MATERIAL SHOWN below:

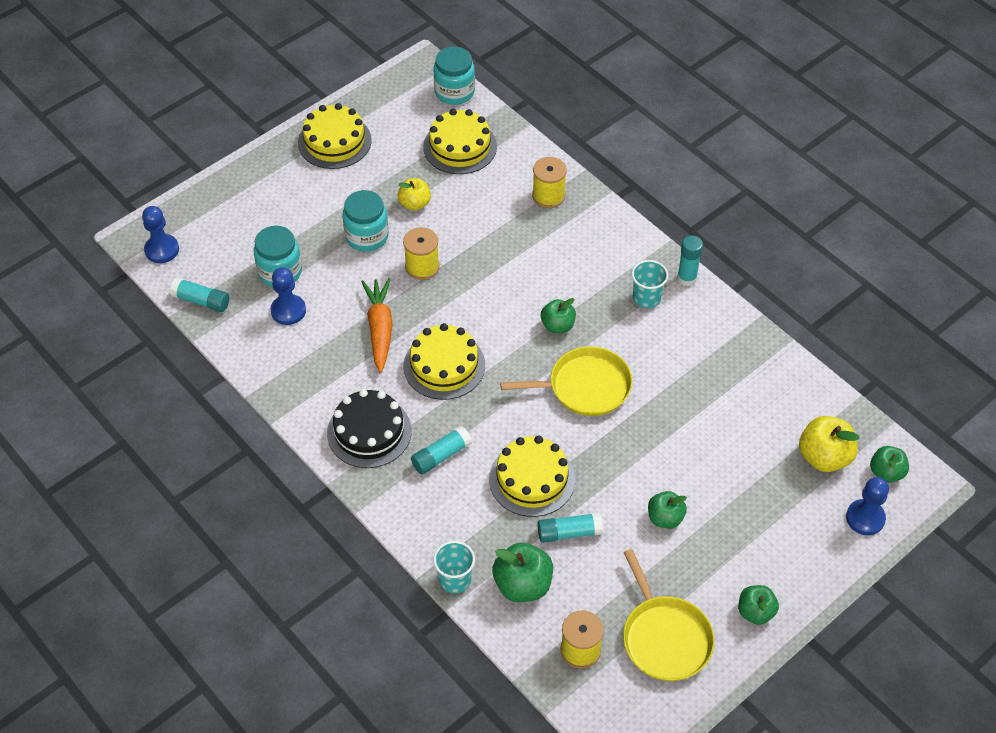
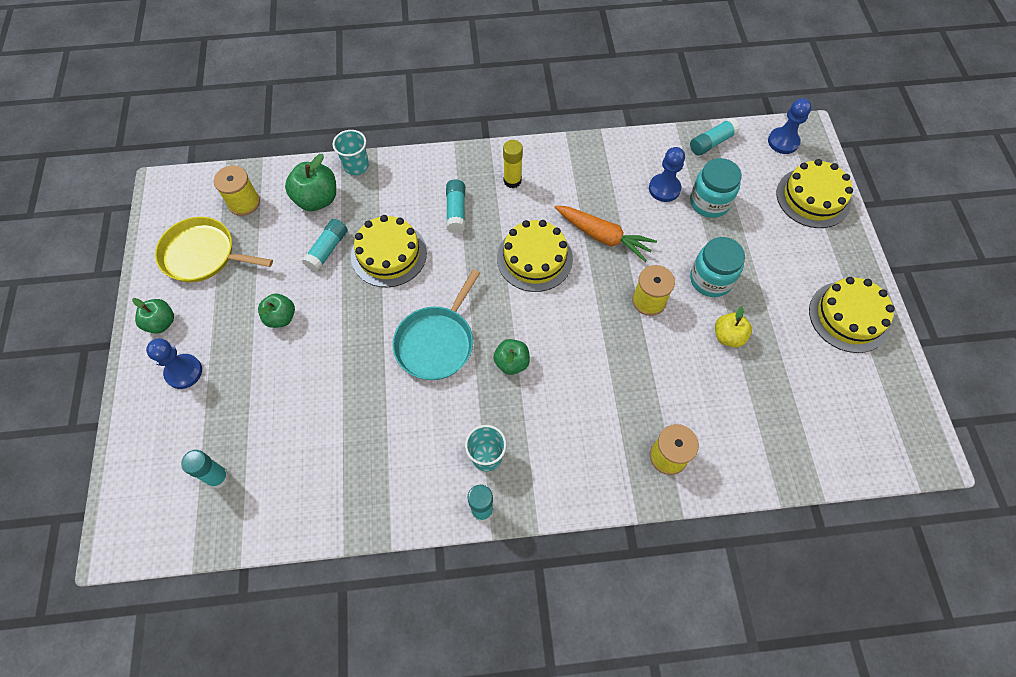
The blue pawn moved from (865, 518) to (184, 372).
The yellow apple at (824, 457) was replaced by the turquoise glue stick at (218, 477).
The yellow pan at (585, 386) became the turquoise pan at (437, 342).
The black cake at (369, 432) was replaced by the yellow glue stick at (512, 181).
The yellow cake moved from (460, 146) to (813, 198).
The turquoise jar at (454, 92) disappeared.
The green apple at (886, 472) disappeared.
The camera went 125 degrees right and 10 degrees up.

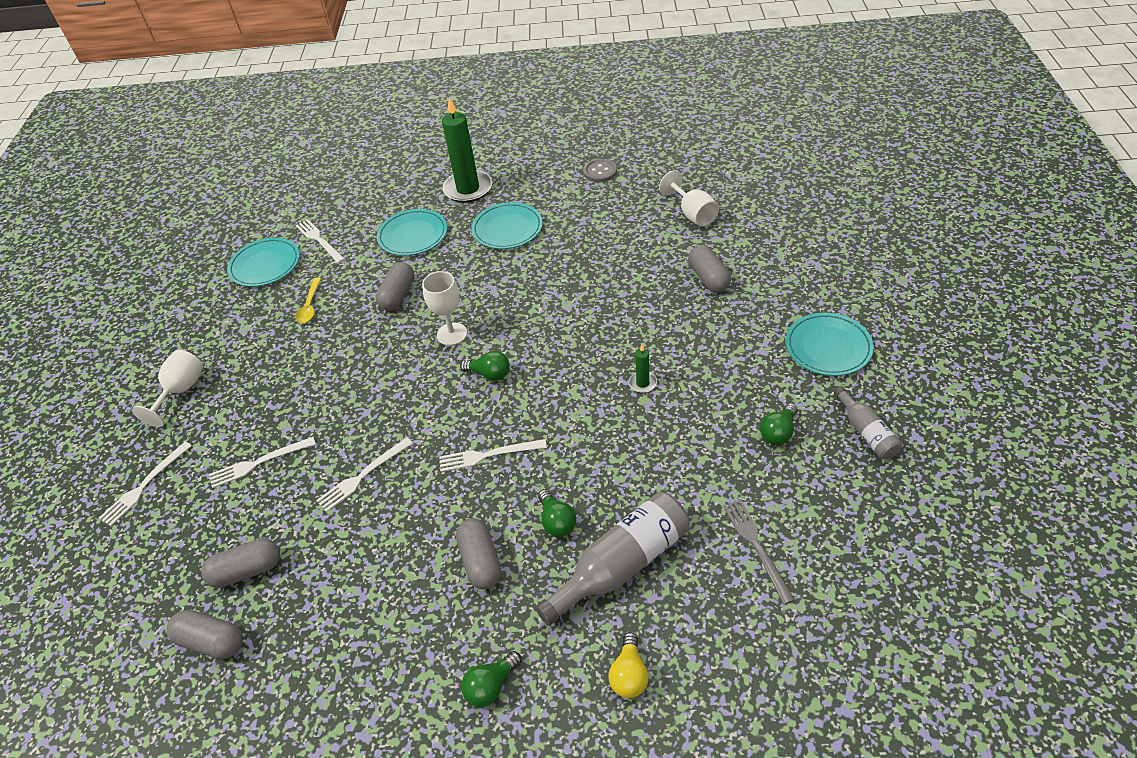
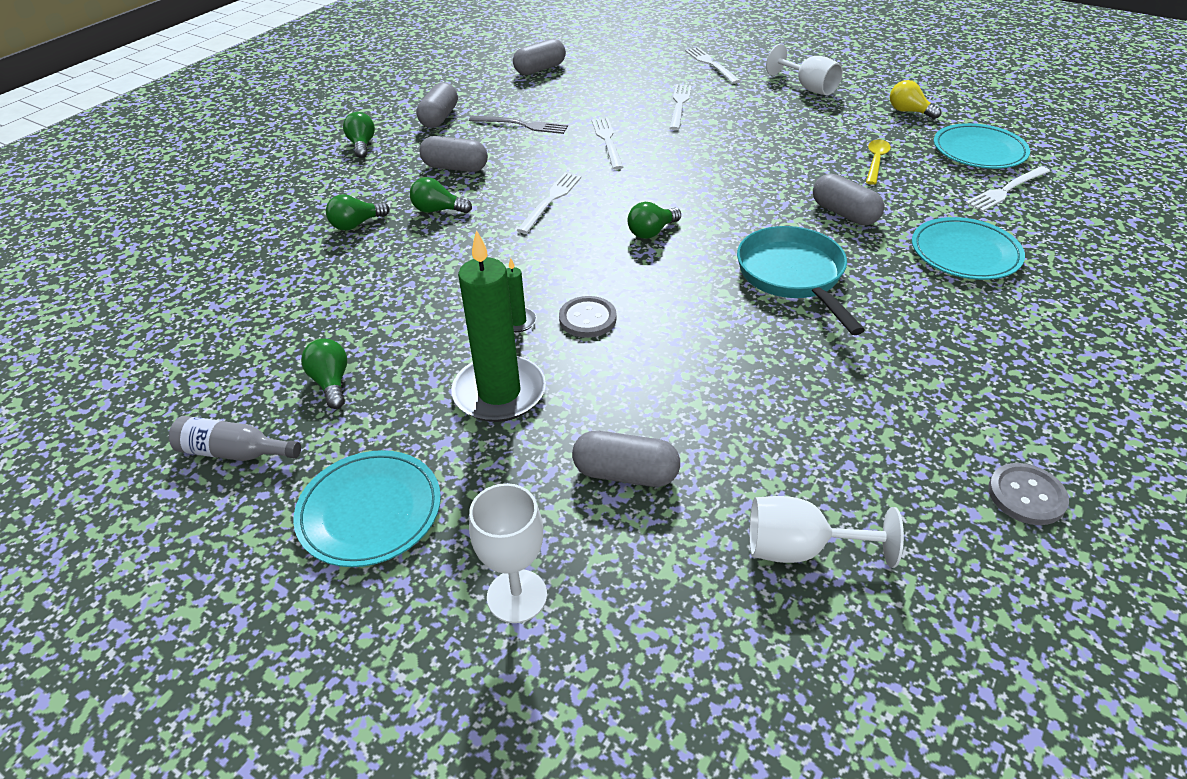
The grey bottle at (621, 565) was replaced by the green light bulb at (356, 224).
The grey capsule moved from (247, 571) to (439, 118).
The green candle moved from (468, 189) to (499, 393).
The grey fork moved from (756, 546) to (522, 125).
The white goblet moved from (452, 334) to (517, 596).
The grey button at (587, 319) appeared.
The turquoise pan at (793, 276) appeared.
The yellow spoon at (310, 306) turned 75 degrees clockwise.
The yellow light bulb moved from (629, 674) to (909, 112).
The white fork at (319, 240) turned 150 degrees clockwise.
The turquoise plate at (507, 229) disappeared.
The camera went 120 degrees right and 5 degrees down.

End of MATERIAL SHOWN.

EXERCISE DIRECTIONS:
Set down word for word the lines from the first entry through the line with "The green apple at (886, 472) disappeared.", both included, omitting pictures.

RESPONSE TO THE EXERCISE:
The blue pawn moved from (865, 518) to (184, 372).
The yellow apple at (824, 457) was replaced by the turquoise glue stick at (218, 477).
The yellow pan at (585, 386) became the turquoise pan at (437, 342).
The black cake at (369, 432) was replaced by the yellow glue stick at (512, 181).
The yellow cake moved from (460, 146) to (813, 198).
The turquoise jar at (454, 92) disappeared.
The green apple at (886, 472) disappeared.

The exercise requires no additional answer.